#### [Data for processing]

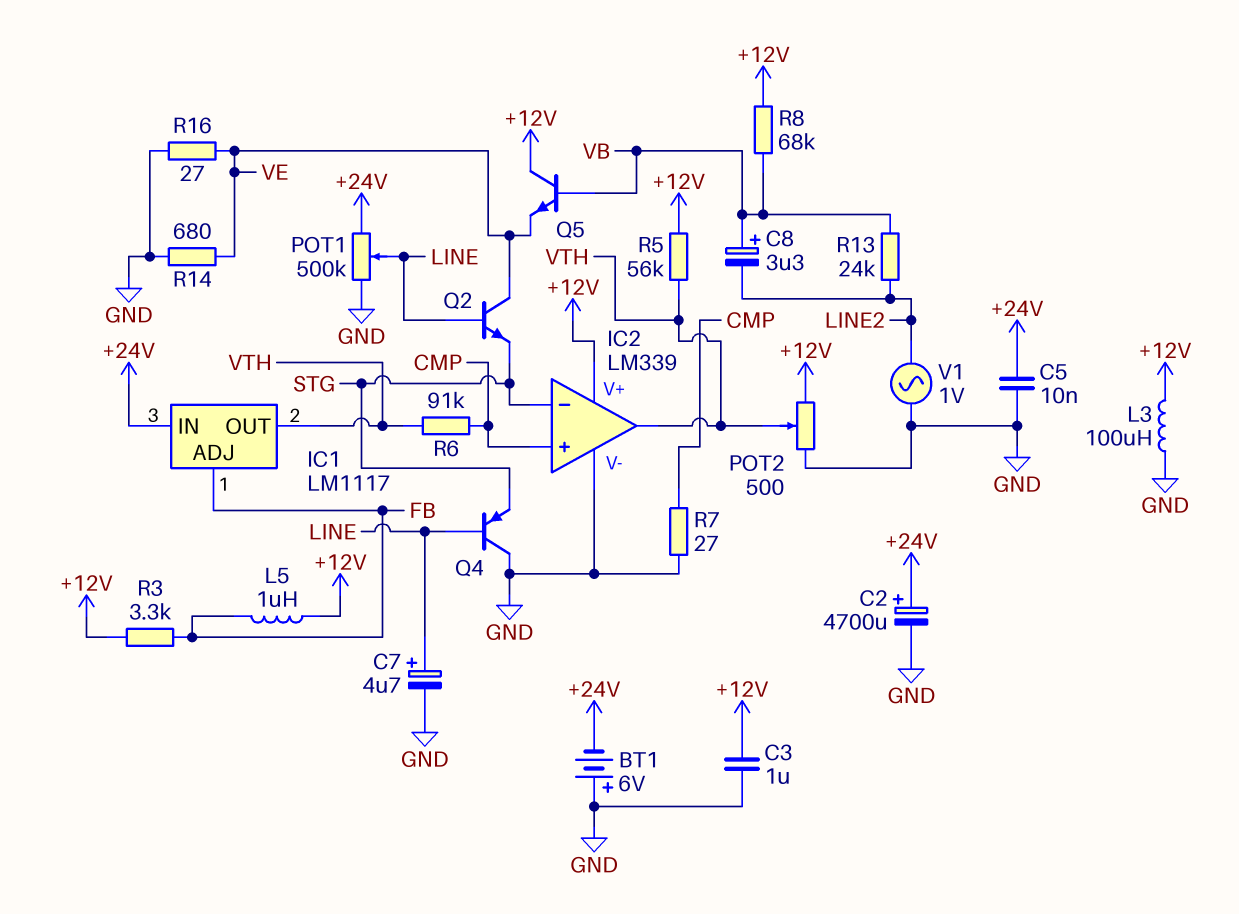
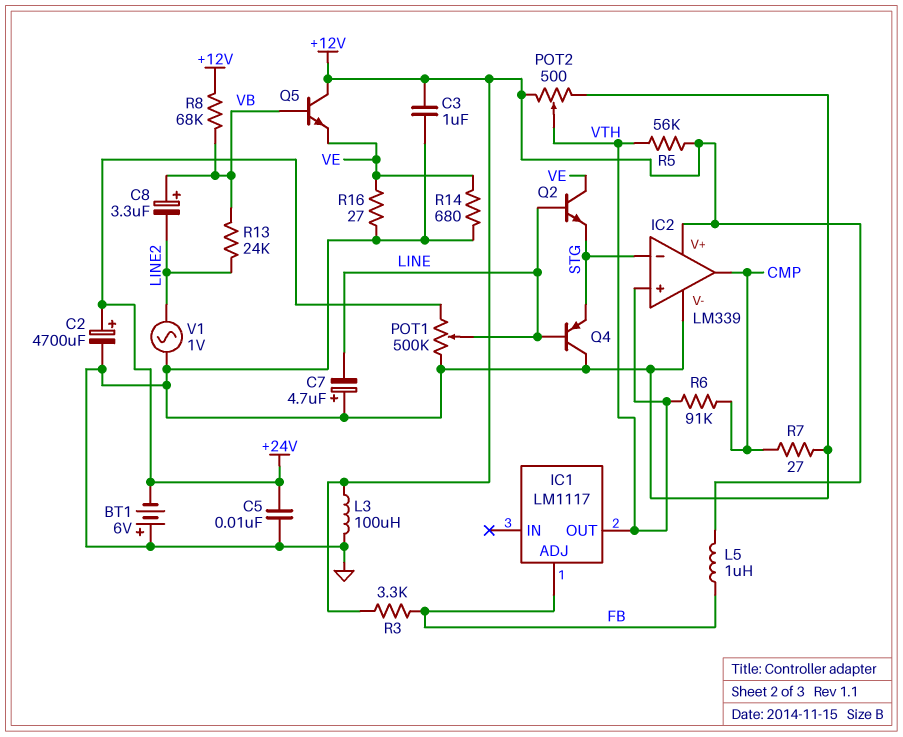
C7: 4.7uF (plus LINE, minus GND) -> 4.7uF (plus GND, minus LINE)
IC1 pin IN: +24V -> none
IC2 pin in+: CMP -> VTH
IC2 pin out: VTH -> CMP

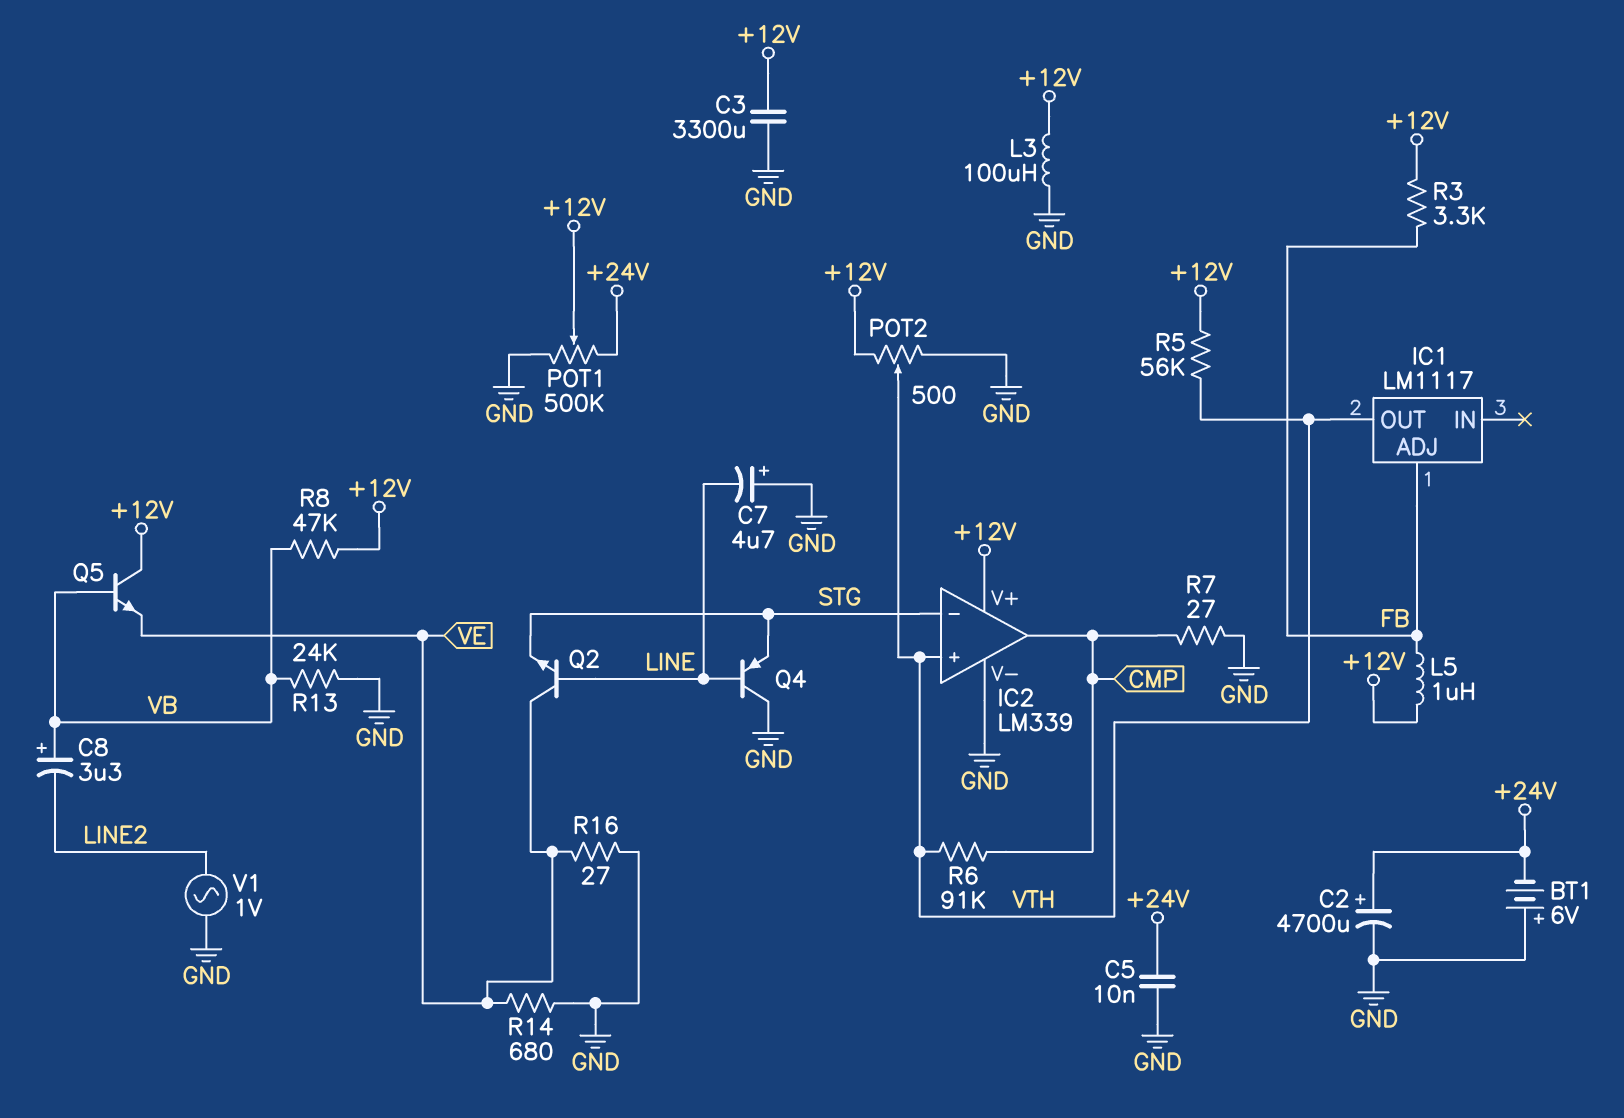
C3: 1uF (+12V, GND) -> 3300uF (+12V, GND)
POT1: 500k (+24V, GND, wiper LINE) -> 500k (+24V, GND, wiper +12V)
R8: 68k (+12V, VB) -> 47k (+12V, VB)
R13: 24k (LINE2, VB) -> 24k (GND, VB)

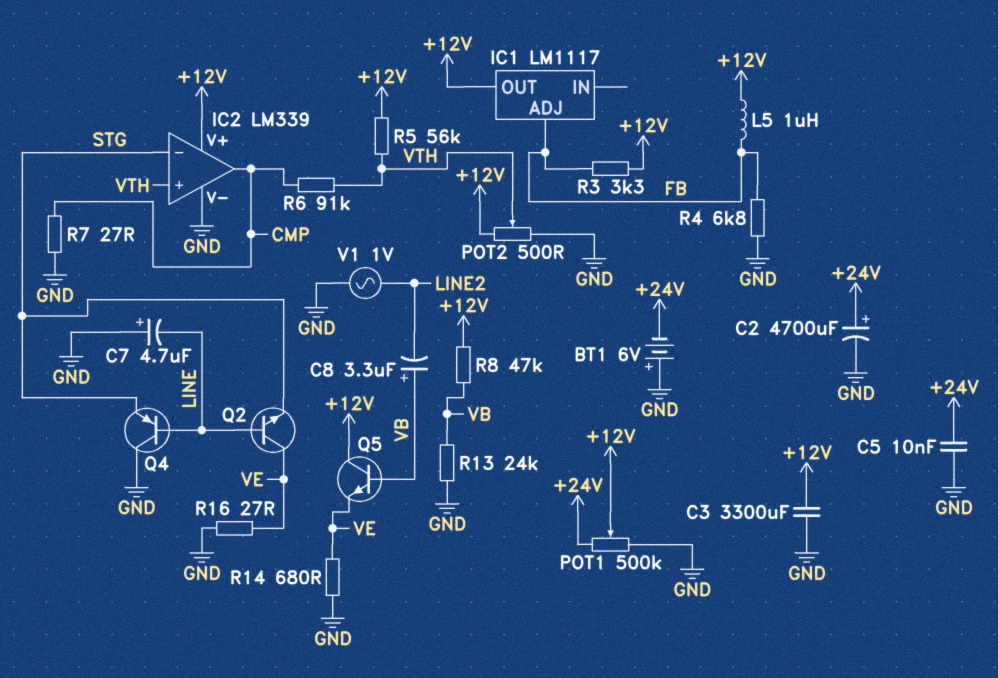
IC1 pin OUT: VTH -> +12V
L3: 100uH (+12V, GND) -> none
R4: none -> 6.8k (FB, GND)

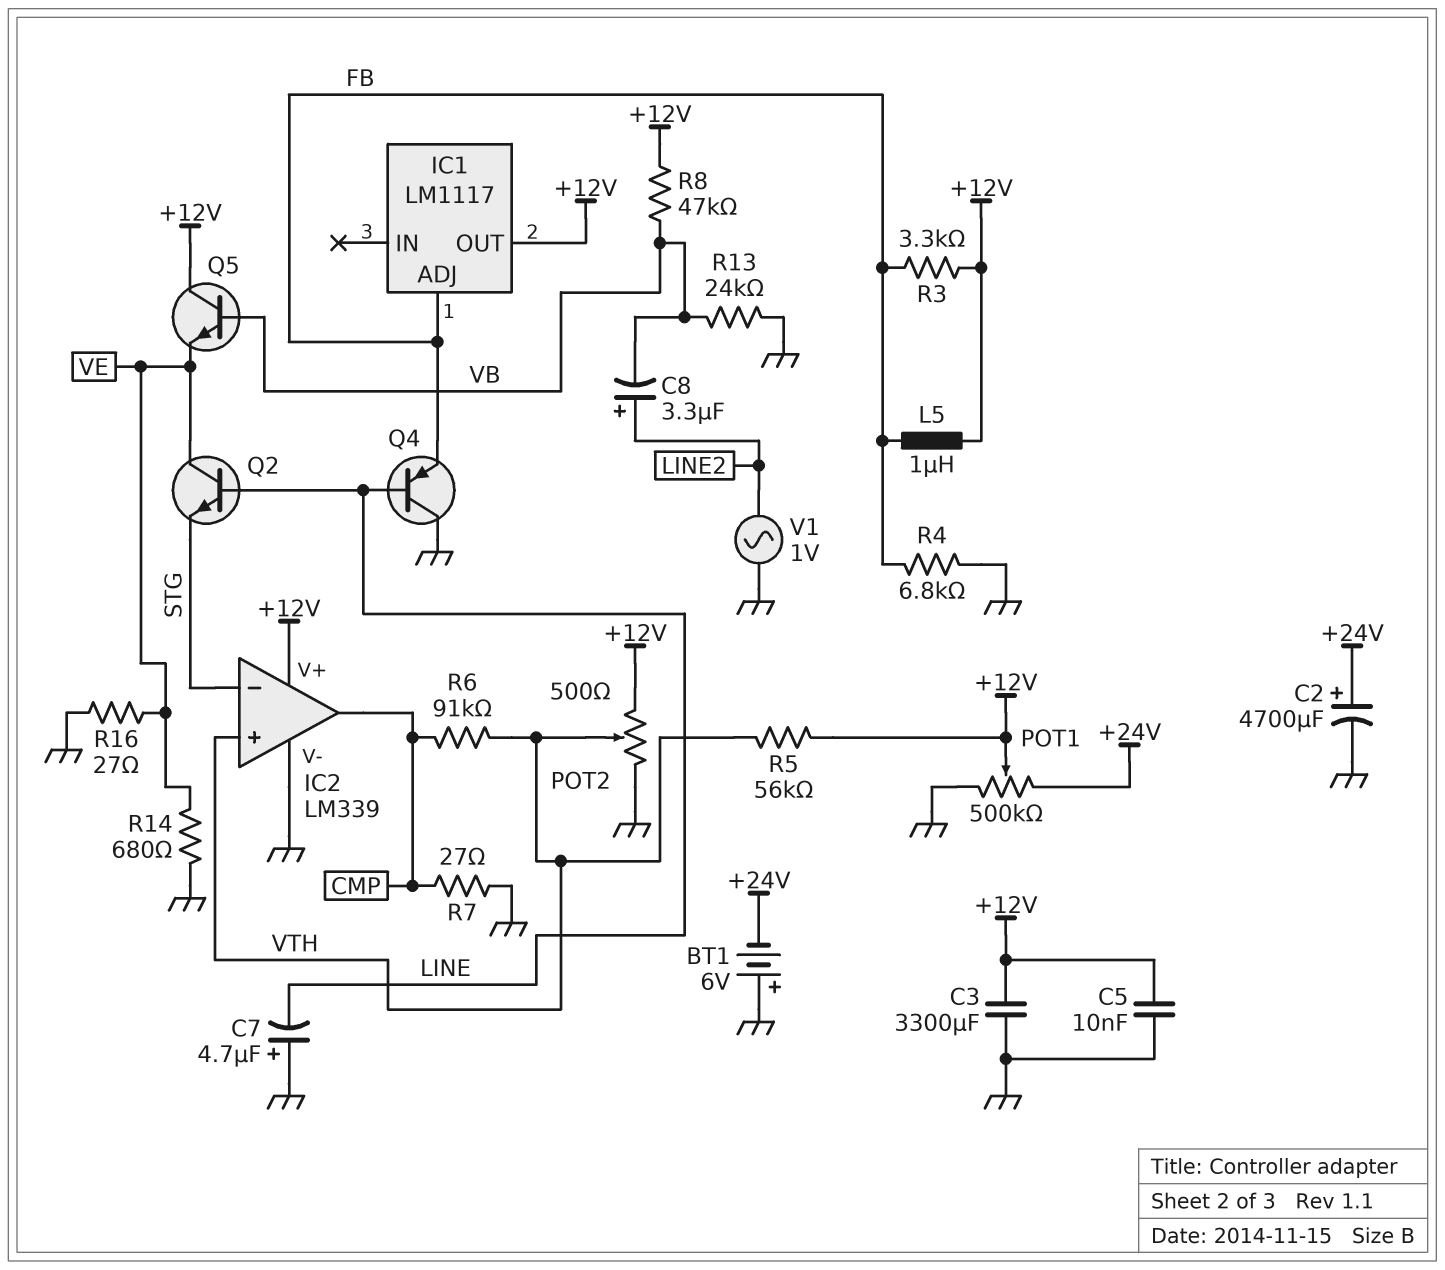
C5: 10nF (+24V, GND) -> 10nF (+12V, GND)
C8: 3.3uF (plus VB, minus LINE2) -> 3.3uF (plus LINE2, minus VB)
Q4: PNP (B LINE, C GND, E STG) -> PNP (B LINE, C GND, E FB)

#### [The problem]
Return the material above exactly; the images stay out.

#### [Final answer]
C7: 4.7uF (plus LINE, minus GND) -> 4.7uF (plus GND, minus LINE)
IC1 pin IN: +24V -> none
IC2 pin in+: CMP -> VTH
IC2 pin out: VTH -> CMP

C3: 1uF (+12V, GND) -> 3300uF (+12V, GND)
POT1: 500k (+24V, GND, wiper LINE) -> 500k (+24V, GND, wiper +12V)
R8: 68k (+12V, VB) -> 47k (+12V, VB)
R13: 24k (LINE2, VB) -> 24k (GND, VB)

IC1 pin OUT: VTH -> +12V
L3: 100uH (+12V, GND) -> none
R4: none -> 6.8k (FB, GND)

C5: 10nF (+24V, GND) -> 10nF (+12V, GND)
C8: 3.3uF (plus VB, minus LINE2) -> 3.3uF (plus LINE2, minus VB)
Q4: PNP (B LINE, C GND, E STG) -> PNP (B LINE, C GND, E FB)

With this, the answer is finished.